WHAT IS BEING ASKED: Write out each line of the entries exactly, starting at the first and finishing with the line that contains "C1: 15uF (plus SIG31, minus SIG23) -> none".

*** RECORDS TO PROCESS Section Begins ***

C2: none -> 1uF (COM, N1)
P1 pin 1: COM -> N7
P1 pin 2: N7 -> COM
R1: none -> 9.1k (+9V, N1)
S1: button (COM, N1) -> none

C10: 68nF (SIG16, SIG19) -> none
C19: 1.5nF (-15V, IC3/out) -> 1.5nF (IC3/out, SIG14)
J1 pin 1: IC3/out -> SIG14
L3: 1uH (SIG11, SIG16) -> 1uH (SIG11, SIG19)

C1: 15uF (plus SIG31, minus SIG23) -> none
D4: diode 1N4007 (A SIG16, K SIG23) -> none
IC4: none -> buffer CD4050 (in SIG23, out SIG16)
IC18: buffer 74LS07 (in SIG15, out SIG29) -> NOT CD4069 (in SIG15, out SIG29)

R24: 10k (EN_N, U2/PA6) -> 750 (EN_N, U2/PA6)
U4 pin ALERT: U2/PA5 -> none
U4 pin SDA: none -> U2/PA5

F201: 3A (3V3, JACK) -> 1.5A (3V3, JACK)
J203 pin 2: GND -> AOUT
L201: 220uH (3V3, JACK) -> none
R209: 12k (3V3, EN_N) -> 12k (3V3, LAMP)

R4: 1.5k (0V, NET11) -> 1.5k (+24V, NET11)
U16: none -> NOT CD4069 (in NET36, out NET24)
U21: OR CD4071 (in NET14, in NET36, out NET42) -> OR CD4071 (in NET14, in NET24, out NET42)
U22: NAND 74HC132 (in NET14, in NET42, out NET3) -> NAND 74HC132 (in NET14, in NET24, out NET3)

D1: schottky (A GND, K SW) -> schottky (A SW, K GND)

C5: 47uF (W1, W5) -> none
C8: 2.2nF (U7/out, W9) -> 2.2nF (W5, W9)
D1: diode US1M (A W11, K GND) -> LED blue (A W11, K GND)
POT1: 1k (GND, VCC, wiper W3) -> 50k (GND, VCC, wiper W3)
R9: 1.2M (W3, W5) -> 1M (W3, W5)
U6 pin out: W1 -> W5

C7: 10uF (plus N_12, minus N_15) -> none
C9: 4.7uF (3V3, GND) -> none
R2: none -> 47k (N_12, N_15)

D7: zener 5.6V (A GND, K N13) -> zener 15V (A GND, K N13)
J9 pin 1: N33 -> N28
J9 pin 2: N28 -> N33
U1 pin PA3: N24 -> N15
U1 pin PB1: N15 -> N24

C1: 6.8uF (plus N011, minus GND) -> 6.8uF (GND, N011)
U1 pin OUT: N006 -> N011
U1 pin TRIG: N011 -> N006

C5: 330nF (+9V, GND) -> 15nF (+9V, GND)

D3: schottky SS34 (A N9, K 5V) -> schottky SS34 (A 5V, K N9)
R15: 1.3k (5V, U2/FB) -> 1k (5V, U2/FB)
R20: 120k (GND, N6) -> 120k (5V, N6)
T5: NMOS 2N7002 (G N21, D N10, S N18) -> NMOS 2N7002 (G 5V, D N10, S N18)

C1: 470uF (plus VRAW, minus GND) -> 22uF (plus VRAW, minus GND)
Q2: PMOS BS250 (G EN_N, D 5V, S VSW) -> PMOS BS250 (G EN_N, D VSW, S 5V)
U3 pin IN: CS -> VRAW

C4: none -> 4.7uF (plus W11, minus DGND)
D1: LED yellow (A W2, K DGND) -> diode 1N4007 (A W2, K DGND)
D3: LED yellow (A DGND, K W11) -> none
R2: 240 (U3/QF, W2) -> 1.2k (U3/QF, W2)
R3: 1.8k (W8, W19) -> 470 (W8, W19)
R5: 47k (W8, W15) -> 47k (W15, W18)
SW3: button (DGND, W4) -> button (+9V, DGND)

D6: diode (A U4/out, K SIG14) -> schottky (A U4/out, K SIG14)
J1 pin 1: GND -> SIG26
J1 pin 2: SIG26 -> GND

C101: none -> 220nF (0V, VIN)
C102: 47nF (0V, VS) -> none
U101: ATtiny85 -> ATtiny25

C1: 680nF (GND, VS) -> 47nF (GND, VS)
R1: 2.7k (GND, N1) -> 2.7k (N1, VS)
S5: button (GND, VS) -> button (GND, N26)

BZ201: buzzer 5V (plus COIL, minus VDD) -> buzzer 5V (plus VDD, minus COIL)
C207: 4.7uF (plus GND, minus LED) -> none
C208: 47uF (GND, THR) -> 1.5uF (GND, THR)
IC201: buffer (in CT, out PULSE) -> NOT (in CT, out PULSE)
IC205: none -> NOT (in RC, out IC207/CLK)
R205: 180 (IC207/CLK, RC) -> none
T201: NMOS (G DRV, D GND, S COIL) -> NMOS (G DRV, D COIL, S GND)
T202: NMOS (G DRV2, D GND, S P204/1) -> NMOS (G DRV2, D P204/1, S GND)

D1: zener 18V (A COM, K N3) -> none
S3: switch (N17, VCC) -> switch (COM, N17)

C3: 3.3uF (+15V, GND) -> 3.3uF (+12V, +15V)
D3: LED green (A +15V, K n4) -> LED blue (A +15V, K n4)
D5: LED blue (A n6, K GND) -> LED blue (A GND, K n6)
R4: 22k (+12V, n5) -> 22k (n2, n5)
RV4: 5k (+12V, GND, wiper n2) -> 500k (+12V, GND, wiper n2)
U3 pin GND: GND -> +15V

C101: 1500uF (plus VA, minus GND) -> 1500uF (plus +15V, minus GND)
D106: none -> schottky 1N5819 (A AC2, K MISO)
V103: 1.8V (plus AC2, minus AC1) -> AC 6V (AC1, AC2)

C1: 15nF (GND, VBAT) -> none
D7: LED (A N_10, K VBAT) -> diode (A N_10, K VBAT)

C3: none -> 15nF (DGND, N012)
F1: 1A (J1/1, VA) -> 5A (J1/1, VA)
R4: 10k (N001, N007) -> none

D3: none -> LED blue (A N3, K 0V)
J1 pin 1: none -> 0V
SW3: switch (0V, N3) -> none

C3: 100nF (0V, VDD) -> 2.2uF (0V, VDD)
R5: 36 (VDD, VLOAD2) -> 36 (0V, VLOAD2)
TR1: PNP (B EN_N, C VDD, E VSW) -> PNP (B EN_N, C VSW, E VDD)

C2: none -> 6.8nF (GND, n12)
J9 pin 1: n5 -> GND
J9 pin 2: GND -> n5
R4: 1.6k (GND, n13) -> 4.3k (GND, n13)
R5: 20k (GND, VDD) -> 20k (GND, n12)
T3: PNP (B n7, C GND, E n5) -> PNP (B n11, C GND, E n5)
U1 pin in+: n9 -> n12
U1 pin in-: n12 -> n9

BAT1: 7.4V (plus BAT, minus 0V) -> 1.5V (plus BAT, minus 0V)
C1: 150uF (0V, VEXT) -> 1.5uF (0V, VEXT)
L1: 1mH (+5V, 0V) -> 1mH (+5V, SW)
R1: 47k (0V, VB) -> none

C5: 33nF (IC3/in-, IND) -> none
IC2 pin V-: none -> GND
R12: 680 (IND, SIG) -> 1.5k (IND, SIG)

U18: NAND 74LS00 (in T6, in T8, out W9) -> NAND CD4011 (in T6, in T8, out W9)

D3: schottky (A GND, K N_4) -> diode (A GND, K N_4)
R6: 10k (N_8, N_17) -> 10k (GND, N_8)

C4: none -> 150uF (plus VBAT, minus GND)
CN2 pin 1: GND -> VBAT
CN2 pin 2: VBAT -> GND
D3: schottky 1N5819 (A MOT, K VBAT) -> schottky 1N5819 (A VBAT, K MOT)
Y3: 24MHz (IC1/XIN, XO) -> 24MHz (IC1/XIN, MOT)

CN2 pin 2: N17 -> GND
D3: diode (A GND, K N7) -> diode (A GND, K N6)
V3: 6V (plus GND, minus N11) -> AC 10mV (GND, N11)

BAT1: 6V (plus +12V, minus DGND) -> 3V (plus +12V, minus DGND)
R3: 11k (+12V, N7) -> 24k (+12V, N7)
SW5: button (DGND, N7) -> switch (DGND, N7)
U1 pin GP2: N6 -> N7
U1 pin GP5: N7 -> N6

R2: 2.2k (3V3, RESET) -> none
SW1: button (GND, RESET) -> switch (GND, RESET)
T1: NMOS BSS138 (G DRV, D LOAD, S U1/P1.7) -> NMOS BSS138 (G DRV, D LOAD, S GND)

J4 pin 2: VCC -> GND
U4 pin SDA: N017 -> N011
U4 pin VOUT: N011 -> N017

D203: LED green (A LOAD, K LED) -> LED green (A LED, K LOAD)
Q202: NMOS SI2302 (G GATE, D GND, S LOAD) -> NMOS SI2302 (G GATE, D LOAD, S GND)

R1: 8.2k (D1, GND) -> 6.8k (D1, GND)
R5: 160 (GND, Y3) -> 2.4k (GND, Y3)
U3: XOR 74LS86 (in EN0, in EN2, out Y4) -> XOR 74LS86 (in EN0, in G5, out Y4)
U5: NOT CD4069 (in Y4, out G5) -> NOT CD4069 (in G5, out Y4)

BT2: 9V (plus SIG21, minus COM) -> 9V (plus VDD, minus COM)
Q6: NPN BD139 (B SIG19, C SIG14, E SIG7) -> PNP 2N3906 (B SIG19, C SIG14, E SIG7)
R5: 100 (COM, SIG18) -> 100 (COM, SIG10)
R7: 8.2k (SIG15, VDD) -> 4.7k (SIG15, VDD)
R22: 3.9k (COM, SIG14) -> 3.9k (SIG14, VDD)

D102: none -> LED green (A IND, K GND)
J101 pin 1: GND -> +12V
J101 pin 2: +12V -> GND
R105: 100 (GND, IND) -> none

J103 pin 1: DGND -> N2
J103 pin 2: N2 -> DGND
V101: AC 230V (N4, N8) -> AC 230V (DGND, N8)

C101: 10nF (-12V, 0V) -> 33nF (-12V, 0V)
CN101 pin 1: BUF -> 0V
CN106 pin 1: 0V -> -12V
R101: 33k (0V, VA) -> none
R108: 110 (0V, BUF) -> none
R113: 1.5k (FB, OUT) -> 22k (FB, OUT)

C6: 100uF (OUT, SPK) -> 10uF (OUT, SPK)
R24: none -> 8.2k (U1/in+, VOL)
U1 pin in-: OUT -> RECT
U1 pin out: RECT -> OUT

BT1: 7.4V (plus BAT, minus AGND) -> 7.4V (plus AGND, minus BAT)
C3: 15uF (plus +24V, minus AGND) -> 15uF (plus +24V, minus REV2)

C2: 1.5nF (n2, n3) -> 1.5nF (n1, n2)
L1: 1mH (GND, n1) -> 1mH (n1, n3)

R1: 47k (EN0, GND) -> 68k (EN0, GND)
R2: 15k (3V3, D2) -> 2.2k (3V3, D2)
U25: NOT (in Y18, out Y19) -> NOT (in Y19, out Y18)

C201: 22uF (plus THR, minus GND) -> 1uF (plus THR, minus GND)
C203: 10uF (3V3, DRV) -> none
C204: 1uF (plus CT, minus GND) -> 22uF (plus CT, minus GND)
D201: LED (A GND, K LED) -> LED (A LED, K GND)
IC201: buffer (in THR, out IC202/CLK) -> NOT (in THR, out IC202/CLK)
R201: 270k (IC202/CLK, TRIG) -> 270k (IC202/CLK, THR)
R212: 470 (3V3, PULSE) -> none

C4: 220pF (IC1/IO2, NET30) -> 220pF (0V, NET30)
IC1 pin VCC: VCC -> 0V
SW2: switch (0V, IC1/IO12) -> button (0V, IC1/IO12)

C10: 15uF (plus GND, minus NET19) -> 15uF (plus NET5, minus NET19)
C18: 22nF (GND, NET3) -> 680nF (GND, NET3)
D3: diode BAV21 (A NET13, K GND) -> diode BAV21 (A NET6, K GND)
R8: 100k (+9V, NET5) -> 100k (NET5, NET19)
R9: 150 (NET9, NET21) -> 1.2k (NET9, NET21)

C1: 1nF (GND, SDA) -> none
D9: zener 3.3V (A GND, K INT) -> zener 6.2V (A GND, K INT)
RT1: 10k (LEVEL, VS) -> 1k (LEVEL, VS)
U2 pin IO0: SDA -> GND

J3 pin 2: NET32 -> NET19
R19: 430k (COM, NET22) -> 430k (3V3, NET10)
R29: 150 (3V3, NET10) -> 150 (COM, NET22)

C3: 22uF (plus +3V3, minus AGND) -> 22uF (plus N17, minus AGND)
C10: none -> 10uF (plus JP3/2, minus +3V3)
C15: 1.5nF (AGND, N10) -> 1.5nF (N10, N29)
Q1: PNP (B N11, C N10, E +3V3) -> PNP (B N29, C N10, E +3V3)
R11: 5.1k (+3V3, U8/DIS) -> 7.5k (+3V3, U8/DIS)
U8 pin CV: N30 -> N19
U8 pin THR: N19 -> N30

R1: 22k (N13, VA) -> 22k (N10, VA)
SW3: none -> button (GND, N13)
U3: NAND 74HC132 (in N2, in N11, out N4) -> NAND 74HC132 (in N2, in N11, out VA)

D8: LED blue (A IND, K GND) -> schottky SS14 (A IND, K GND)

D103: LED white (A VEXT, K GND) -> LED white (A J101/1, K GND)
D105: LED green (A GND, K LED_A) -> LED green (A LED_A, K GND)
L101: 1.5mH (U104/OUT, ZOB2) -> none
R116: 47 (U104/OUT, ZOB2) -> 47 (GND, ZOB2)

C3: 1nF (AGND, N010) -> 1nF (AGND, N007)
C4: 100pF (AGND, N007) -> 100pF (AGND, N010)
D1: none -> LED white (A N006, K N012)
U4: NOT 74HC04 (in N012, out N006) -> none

*** RECORDS TO PROCESS Section Ends ***

EXERCISE RESPONSE:
C2: none -> 1uF (COM, N1)
P1 pin 1: COM -> N7
P1 pin 2: N7 -> COM
R1: none -> 9.1k (+9V, N1)
S1: button (COM, N1) -> none

C10: 68nF (SIG16, SIG19) -> none
C19: 1.5nF (-15V, IC3/out) -> 1.5nF (IC3/out, SIG14)
J1 pin 1: IC3/out -> SIG14
L3: 1uH (SIG11, SIG16) -> 1uH (SIG11, SIG19)

C1: 15uF (plus SIG31, minus SIG23) -> none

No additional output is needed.